■ **TASK DETAILS**:
Please reproduce the listing in its entirety, exactly as written, but without images.
GIVEN DATA Block Start
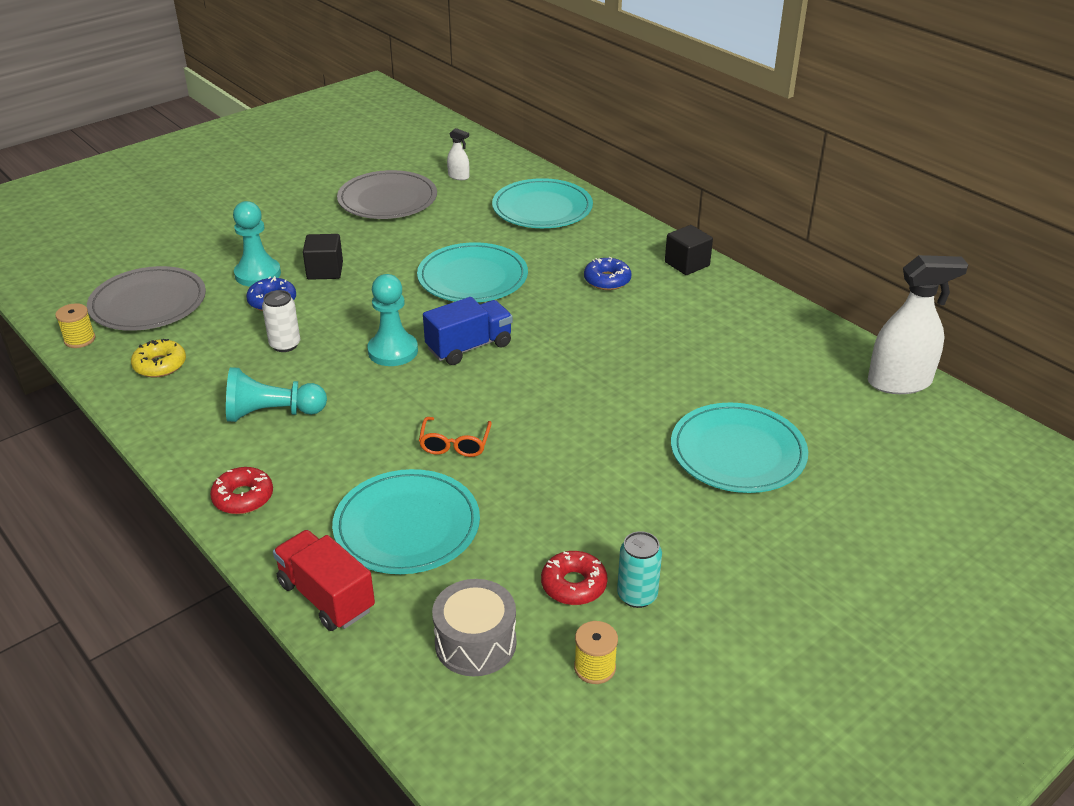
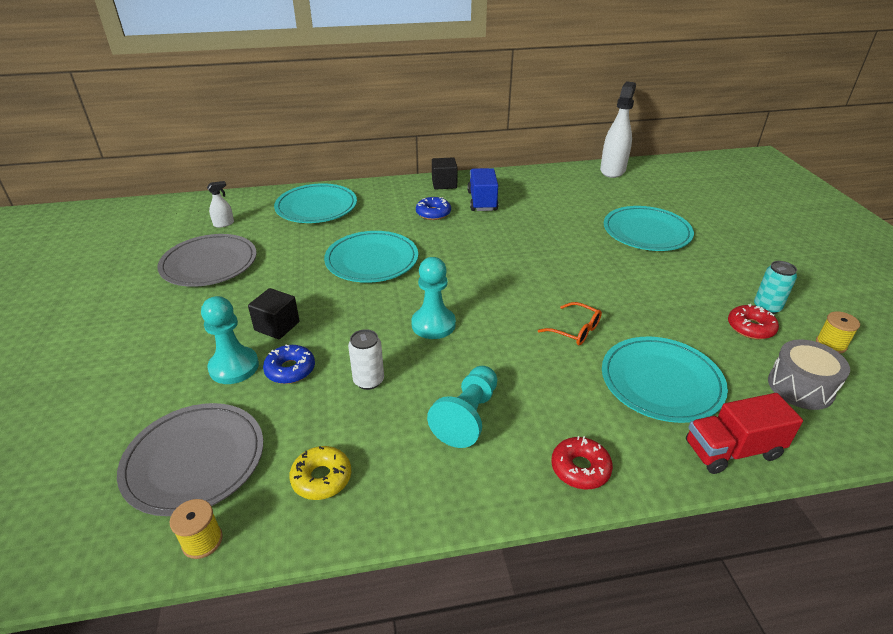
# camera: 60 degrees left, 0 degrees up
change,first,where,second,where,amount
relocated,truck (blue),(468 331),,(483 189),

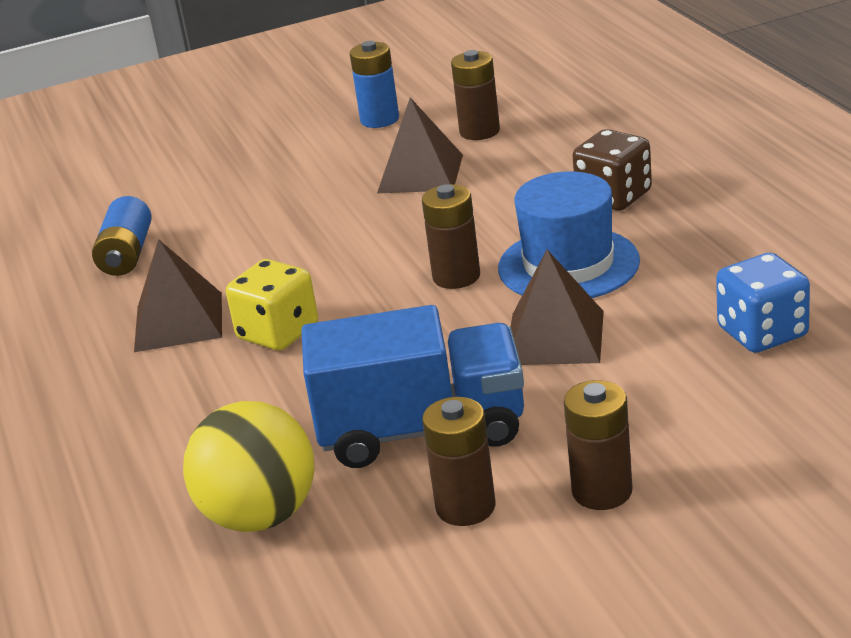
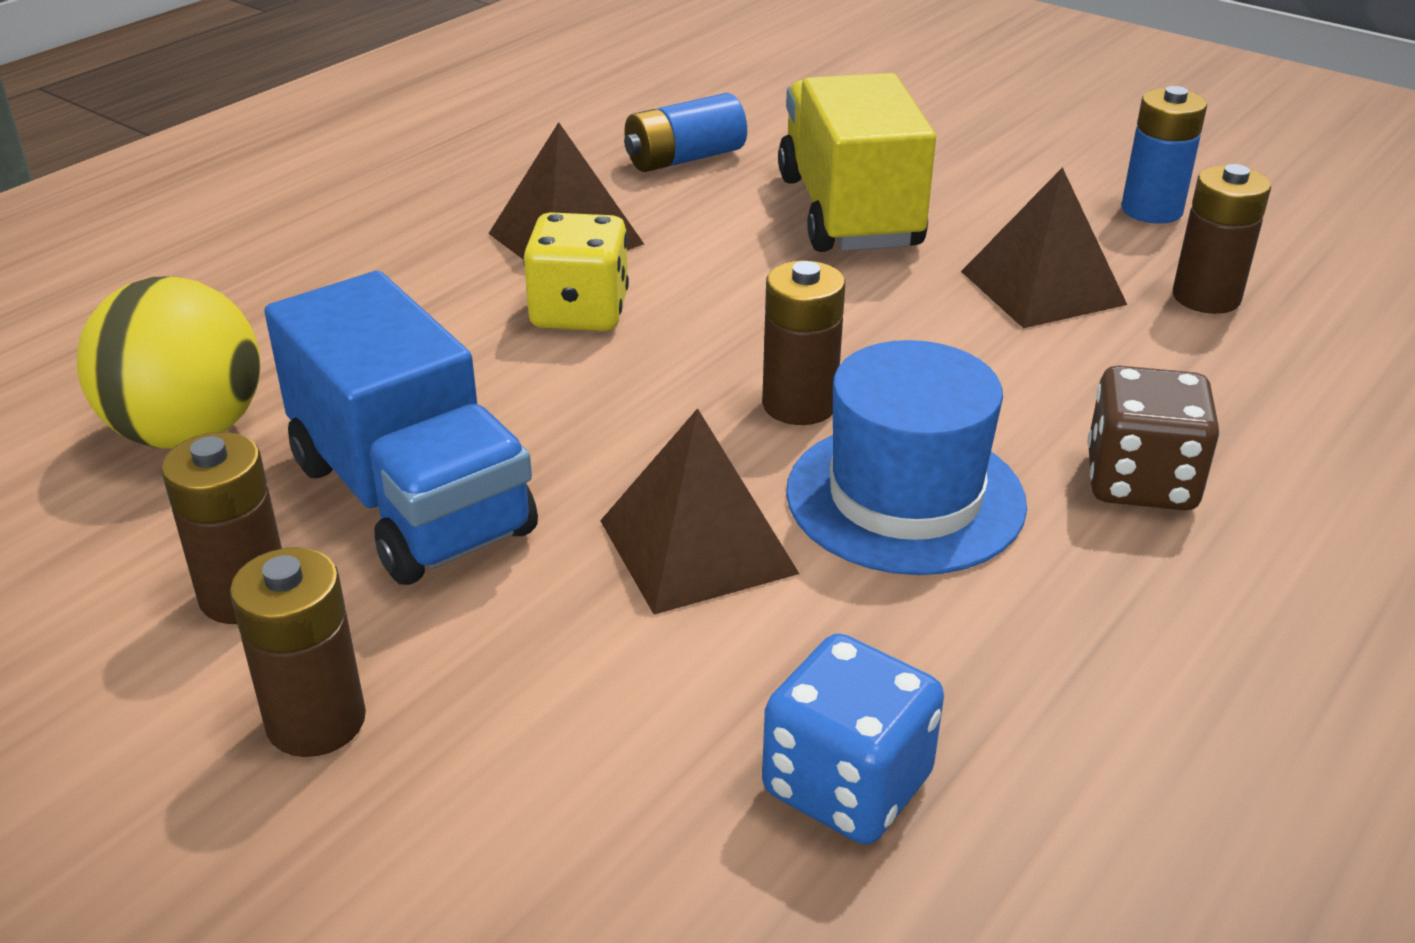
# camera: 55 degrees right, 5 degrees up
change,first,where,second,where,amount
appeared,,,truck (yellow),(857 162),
GIVEN DATA Block End
■ **RESULT OF THE EXERCISE**:
# camera: 60 degrees left, 0 degrees up
change,first,where,second,where,amount
relocated,truck (blue),(468 331),,(483 189),

# camera: 55 degrees right, 5 degrees up
change,first,where,second,where,amount
appeared,,,truck (yellow),(857 162),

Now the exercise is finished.